Recorded information section start

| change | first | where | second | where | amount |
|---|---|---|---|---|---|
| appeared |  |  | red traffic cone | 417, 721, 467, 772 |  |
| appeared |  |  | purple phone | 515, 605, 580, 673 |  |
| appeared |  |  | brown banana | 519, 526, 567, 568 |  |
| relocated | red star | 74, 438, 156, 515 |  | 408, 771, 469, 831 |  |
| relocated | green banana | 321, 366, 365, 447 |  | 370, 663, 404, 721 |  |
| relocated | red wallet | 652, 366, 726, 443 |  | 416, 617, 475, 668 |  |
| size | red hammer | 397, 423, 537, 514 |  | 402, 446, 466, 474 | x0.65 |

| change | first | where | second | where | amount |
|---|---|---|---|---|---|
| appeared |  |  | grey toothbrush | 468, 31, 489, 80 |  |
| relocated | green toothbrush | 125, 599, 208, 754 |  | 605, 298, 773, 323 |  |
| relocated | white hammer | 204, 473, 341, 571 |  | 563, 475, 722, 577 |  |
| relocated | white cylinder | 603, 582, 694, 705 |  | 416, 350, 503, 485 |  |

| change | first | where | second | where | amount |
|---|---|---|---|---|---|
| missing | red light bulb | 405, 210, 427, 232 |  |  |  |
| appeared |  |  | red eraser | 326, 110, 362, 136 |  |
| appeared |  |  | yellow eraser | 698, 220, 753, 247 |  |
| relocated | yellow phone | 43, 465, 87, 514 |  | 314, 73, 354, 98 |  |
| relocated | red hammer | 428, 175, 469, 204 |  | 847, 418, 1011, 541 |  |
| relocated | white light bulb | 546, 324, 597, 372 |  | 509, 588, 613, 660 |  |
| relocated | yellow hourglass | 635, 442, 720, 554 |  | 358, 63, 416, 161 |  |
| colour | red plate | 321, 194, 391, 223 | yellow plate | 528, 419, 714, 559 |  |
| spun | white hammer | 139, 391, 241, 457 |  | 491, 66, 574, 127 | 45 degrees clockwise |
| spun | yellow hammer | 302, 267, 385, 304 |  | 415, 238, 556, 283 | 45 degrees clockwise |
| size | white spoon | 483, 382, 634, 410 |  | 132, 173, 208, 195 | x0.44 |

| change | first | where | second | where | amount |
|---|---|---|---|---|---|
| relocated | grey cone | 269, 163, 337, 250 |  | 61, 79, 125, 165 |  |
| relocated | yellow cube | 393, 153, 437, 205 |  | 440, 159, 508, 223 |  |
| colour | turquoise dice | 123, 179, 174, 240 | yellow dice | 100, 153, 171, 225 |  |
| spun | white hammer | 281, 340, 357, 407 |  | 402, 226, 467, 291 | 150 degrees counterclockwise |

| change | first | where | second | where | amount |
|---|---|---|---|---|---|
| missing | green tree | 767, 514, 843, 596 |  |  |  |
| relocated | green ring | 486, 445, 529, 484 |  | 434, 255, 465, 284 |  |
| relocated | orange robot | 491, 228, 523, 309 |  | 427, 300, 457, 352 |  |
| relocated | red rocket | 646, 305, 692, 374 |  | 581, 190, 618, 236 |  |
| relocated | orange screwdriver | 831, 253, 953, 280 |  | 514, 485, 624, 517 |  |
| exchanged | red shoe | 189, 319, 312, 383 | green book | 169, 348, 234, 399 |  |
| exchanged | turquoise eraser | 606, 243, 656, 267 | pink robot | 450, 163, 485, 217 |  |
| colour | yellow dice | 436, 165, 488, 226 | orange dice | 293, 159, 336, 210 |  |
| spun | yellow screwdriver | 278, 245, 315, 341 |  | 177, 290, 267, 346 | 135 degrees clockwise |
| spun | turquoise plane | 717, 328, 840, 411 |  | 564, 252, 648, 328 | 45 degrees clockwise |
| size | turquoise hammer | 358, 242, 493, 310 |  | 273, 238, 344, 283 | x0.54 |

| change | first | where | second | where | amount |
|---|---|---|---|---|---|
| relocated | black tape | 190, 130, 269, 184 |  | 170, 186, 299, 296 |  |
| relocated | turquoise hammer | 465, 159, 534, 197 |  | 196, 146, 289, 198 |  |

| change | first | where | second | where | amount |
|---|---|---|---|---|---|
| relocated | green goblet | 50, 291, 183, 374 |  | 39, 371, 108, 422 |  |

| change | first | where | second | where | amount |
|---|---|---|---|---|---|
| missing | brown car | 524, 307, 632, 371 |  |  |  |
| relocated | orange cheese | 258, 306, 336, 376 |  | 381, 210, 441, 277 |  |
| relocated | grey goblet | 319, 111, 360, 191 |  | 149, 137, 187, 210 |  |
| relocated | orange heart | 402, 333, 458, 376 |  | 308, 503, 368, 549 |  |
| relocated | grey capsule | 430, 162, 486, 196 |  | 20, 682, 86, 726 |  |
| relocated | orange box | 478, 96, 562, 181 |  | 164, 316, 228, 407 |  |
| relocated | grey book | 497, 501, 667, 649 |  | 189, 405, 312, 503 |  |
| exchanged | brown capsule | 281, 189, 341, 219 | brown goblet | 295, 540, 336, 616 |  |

Recorded information section end

◆ **Problem statement**: Only the lines from the beginning of the entries through the line bearing "red wallet |" should be returned, each exactly as written.

◆ **Task output**:
| change | first | where | second | where | amount |
|---|---|---|---|---|---|
| appeared |  |  | red traffic cone | 417, 721, 467, 772 |  |
| appeared |  |  | purple phone | 515, 605, 580, 673 |  |
| appeared |  |  | brown banana | 519, 526, 567, 568 |  |
| relocated | red star | 74, 438, 156, 515 |  | 408, 771, 469, 831 |  |
| relocated | green banana | 321, 366, 365, 447 |  | 370, 663, 404, 721 |  |
| relocated | red wallet | 652, 366, 726, 443 |  | 416, 617, 475, 668 |  |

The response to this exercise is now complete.